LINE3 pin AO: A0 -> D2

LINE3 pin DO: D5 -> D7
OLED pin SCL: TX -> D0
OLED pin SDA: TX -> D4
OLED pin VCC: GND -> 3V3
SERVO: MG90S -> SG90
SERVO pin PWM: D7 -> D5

· · · · · · ·

§ Task to complete
Repeat exactly, and only, the lines of the records above, starting with the line that contains "OLED pin SCL: TX -> D0" and ending with the final line, both included.

§ Exercise output
OLED pin SCL: TX -> D0
OLED pin SDA: TX -> D4
OLED pin VCC: GND -> 3V3
SERVO: MG90S -> SG90
SERVO pin PWM: D7 -> D5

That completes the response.